Your assignment: Locate, in the data below, the line that contains "camera: 55 degrees left, 10 degrees down" and the line that contains "pink eraser [501,76,539,107]"; reproduce exactly those two lines and every line between them, nothing more.

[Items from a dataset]
_____

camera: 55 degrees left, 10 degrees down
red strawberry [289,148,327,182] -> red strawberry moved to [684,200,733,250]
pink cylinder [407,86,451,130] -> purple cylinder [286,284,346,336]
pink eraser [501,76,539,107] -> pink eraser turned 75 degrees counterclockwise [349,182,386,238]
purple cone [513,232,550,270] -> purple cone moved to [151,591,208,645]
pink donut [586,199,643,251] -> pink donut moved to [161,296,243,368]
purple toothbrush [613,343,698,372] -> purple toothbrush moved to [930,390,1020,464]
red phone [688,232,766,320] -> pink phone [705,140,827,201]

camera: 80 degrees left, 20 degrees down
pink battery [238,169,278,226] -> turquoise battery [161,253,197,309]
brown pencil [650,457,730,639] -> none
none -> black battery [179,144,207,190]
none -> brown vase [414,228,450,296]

_____

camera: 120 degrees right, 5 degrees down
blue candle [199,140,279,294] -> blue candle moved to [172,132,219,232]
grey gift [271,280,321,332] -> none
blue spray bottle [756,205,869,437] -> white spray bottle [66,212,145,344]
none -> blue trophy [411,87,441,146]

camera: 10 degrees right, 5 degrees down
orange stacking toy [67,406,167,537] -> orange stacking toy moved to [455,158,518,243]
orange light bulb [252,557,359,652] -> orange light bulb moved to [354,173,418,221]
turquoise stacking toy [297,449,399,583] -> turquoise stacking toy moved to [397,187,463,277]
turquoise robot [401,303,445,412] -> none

_____

Answer space:
camera: 55 degrees left, 10 degrees down
red strawberry [289,148,327,182] -> red strawberry moved to [684,200,733,250]
pink cylinder [407,86,451,130] -> purple cylinder [286,284,346,336]
pink eraser [501,76,539,107] -> pink eraser turned 75 degrees counterclockwise [349,182,386,238]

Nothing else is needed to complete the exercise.